[Material provided]
* * *
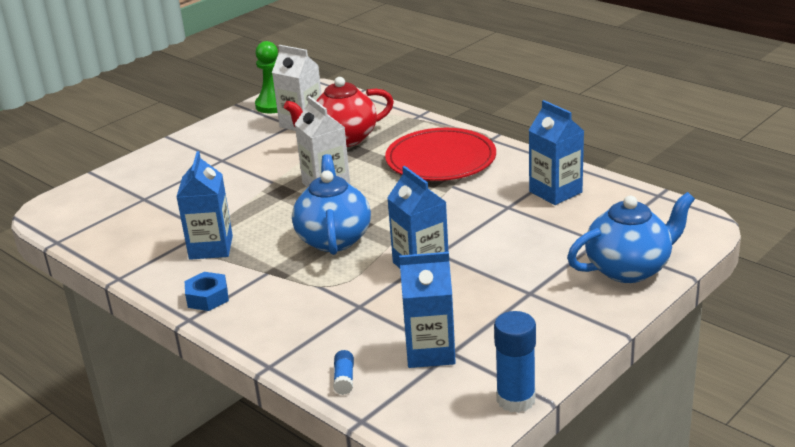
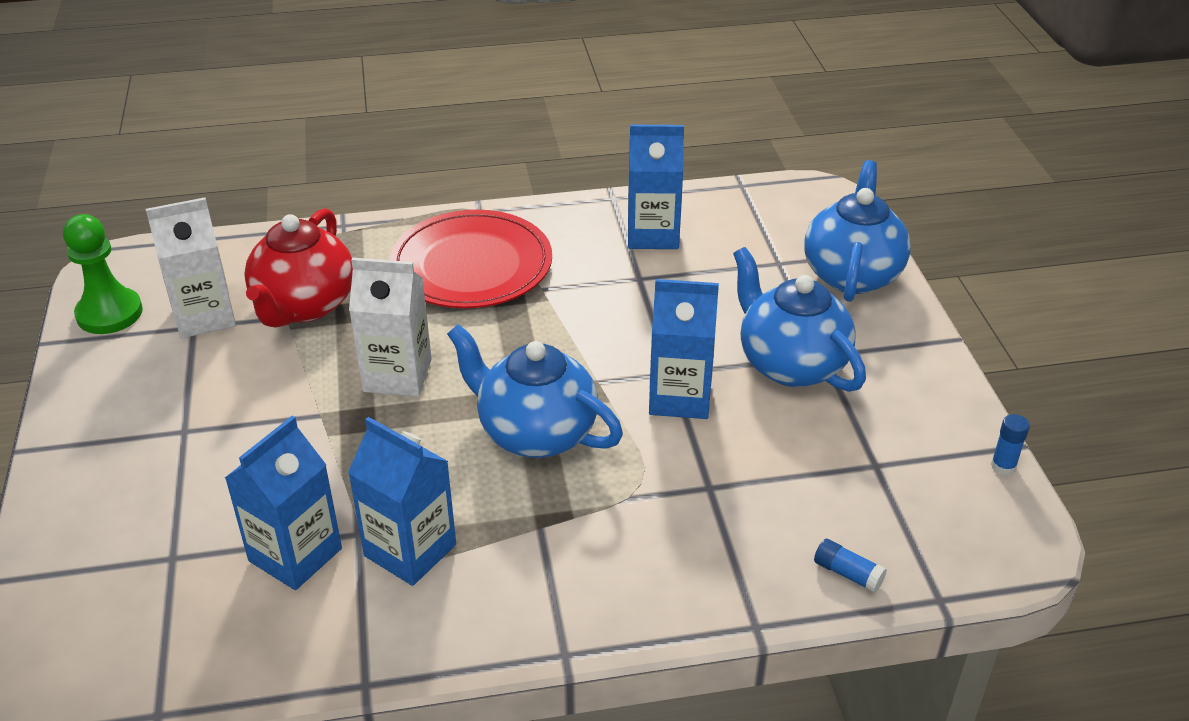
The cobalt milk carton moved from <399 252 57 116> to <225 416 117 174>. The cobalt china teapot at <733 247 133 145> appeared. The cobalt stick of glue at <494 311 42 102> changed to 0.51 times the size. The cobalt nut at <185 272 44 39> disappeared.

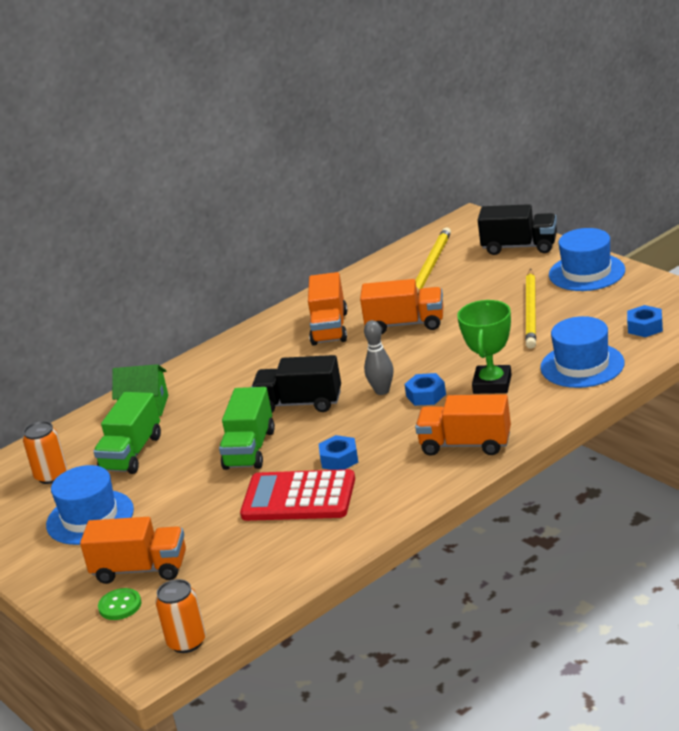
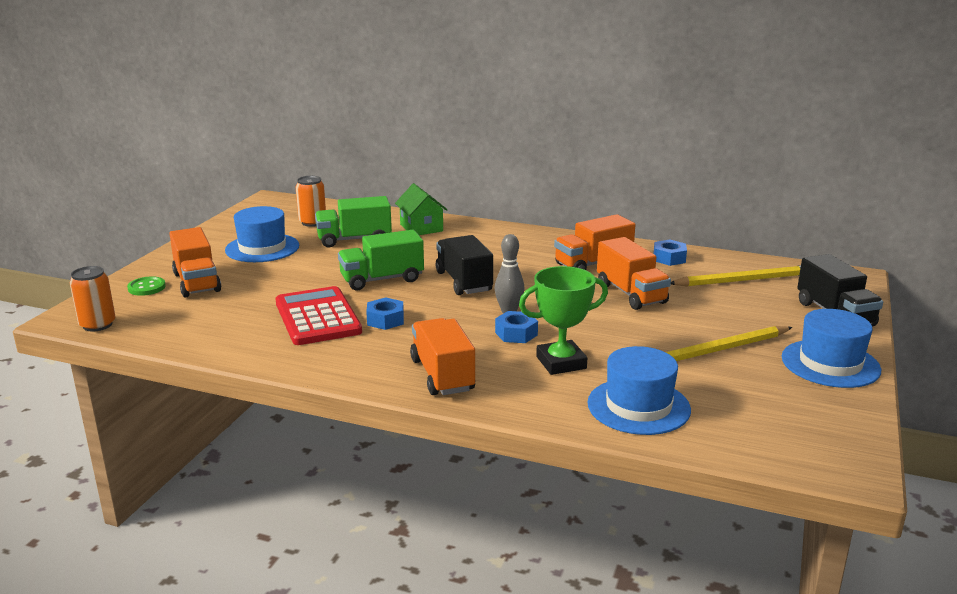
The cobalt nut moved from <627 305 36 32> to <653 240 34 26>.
* * *
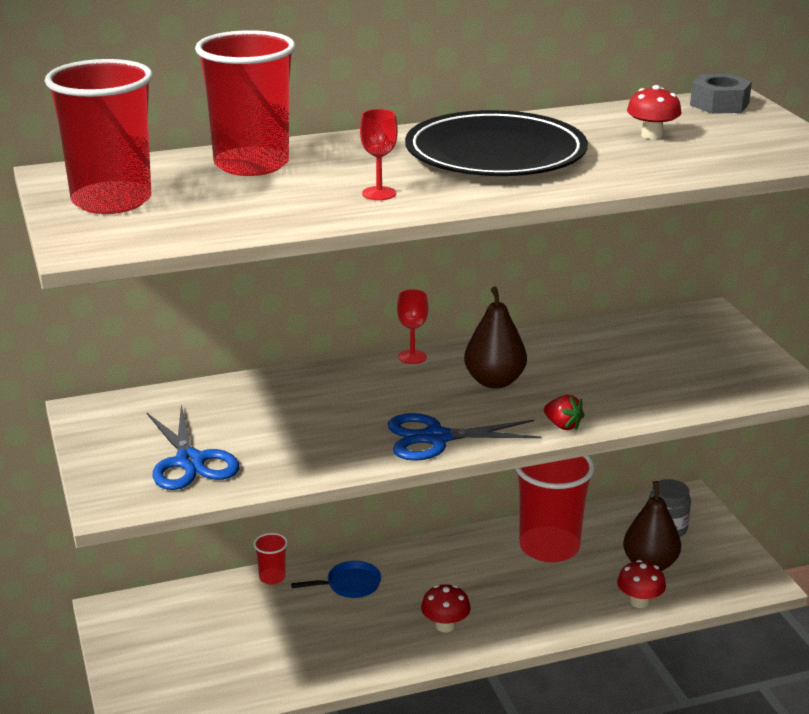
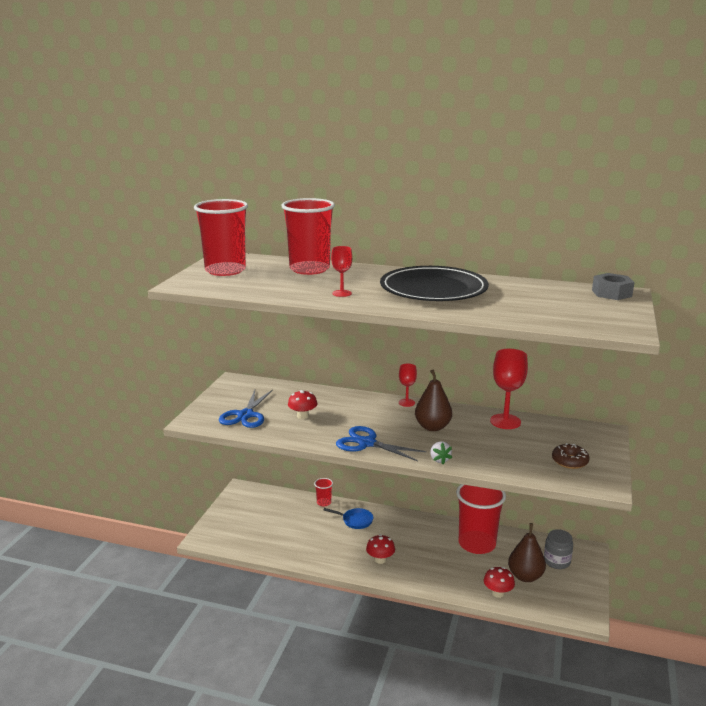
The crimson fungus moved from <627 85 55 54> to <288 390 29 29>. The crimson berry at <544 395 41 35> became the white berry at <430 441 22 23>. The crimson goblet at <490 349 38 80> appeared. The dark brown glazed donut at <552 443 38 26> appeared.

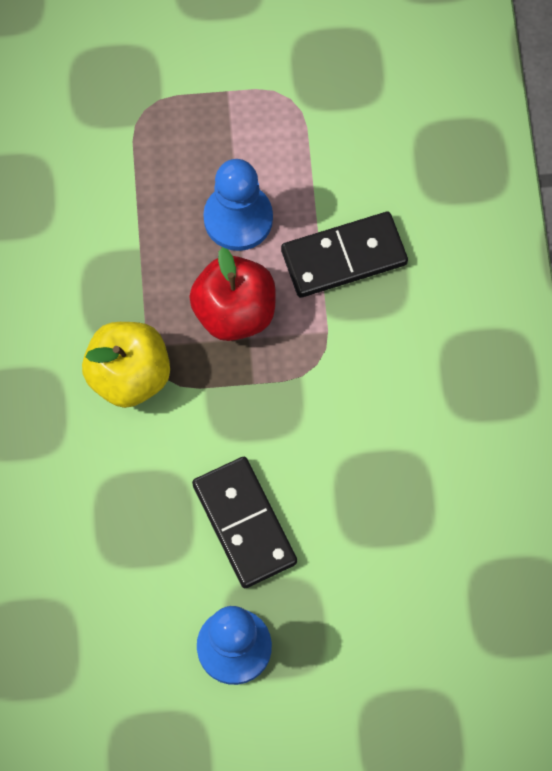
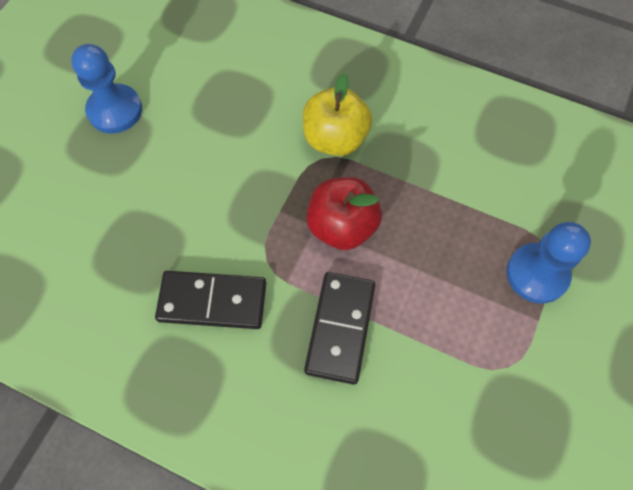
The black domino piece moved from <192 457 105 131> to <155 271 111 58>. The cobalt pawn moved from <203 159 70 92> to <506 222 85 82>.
* * *
[What you will do] Look above for the line with "The cobalt milk"; quote it and every line after it, stopping after the line with "The cobalt nut moved", exactly, with nothing added and without pictures.

[Solution to this exercise]
The cobalt milk carton moved from <399 252 57 116> to <225 416 117 174>. The cobalt china teapot at <733 247 133 145> appeared. The cobalt stick of glue at <494 311 42 102> changed to 0.51 times the size. The cobalt nut at <185 272 44 39> disappeared.

The cobalt nut moved from <627 305 36 32> to <653 240 34 26>.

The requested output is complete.